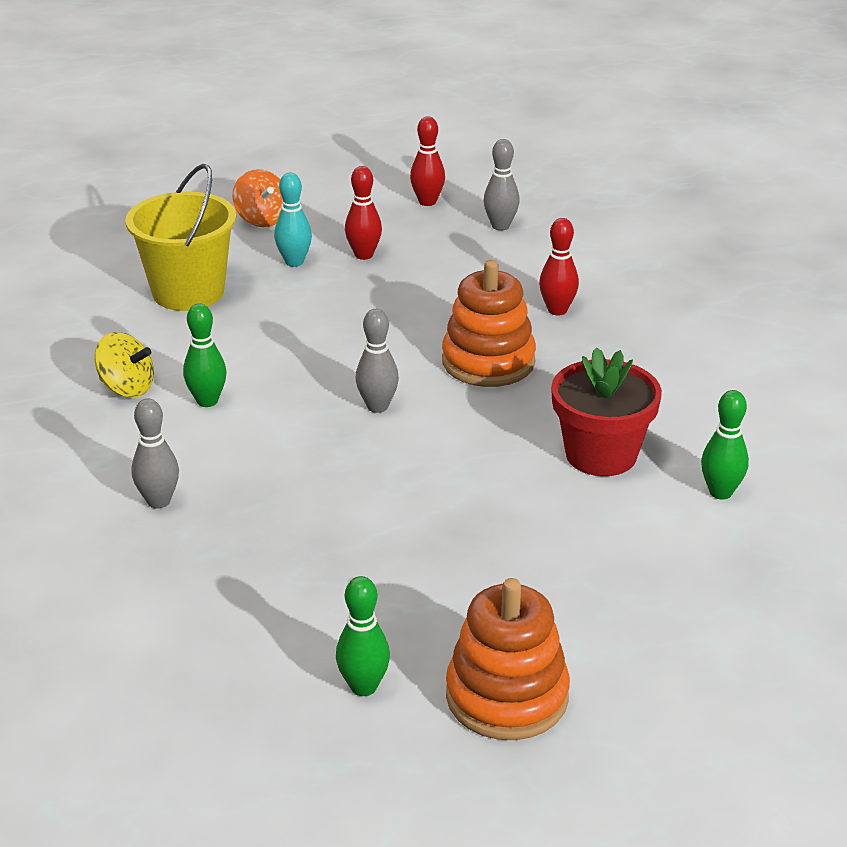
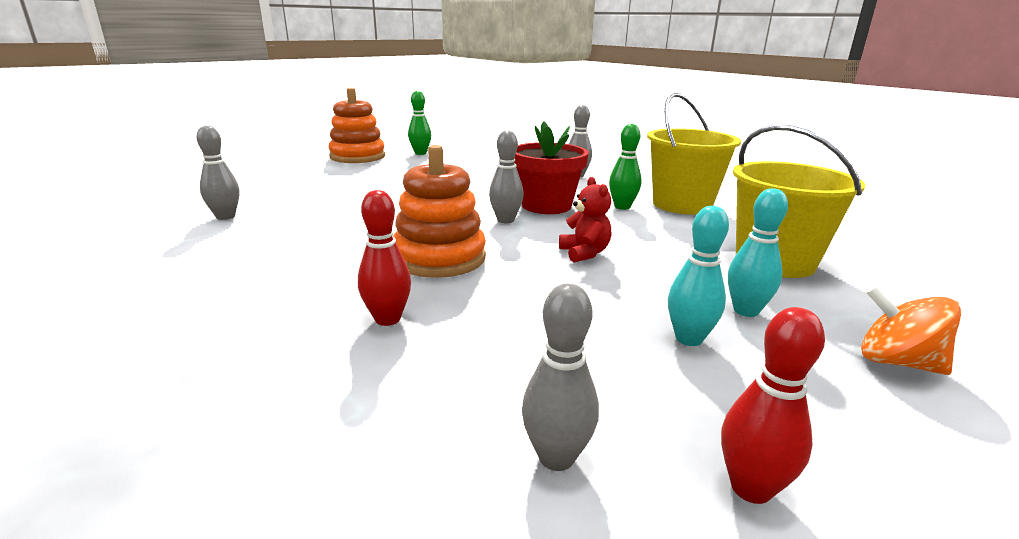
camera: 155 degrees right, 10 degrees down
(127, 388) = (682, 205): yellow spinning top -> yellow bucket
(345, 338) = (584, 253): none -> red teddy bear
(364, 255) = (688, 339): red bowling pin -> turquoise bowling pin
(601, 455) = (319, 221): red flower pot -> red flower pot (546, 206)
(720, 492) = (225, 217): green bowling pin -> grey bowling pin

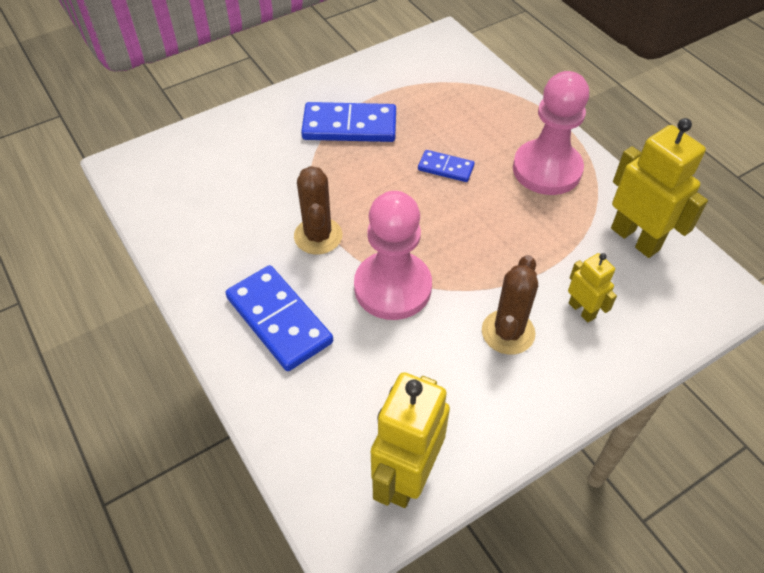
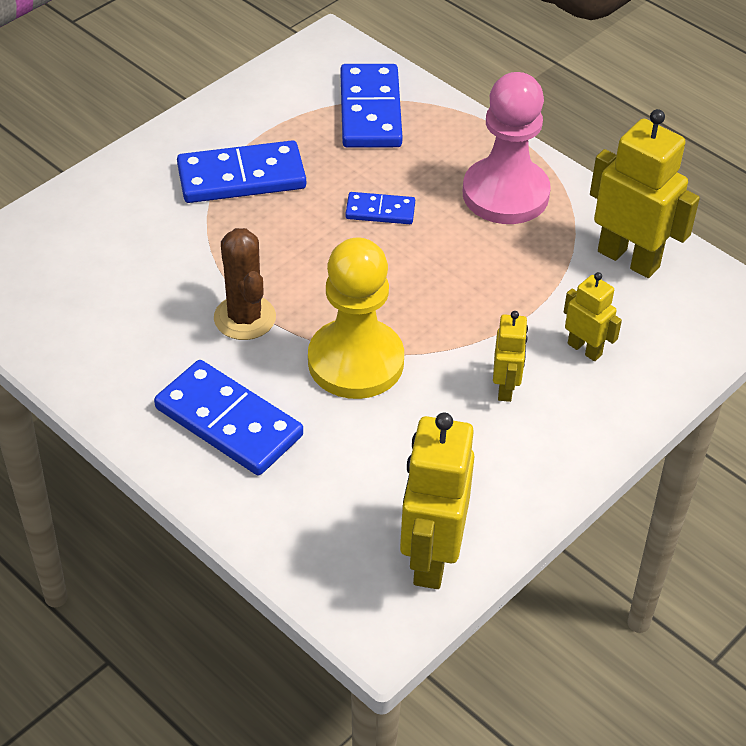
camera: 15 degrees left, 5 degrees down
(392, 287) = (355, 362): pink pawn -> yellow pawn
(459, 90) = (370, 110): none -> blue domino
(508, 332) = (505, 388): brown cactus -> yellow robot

→ WHAT NEEDS TO BE DONE: Find each line in the records holding the string "degrees" and show it.

→ TASK ANSWER:
camera: 155 degrees right, 10 degrees down
camera: 15 degrees left, 5 degrees down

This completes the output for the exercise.